→ **GIVEN INFORMATION**
%%

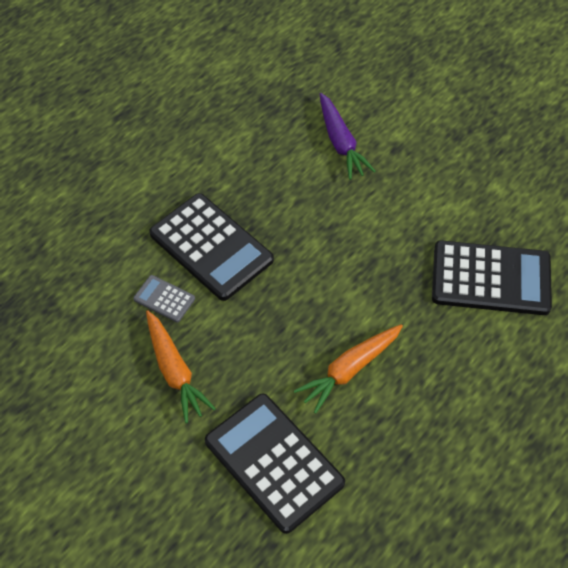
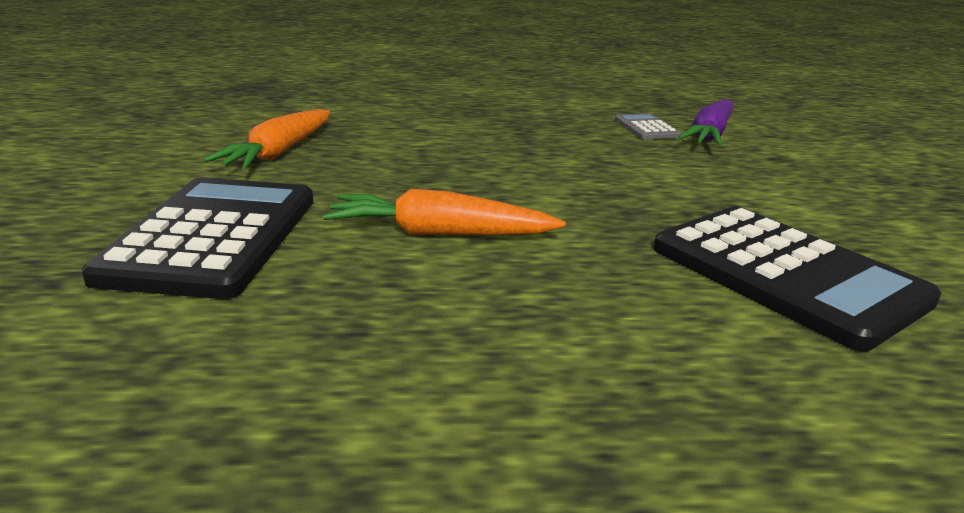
camera: 45 degrees right, 30 degrees down
(164, 299) = (363, 126): grey calculator -> grey calculator (646, 128)
(211, 247) = (462, 125): black calculator -> none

%%

→ **PROMPT**
Would you return all lines from the preceding listing that contain the word "calculator"?

→ **ANSWER TO THIS PROBLEM**
(164, 299) = (363, 126): grey calculator -> grey calculator (646, 128)
(211, 247) = (462, 125): black calculator -> none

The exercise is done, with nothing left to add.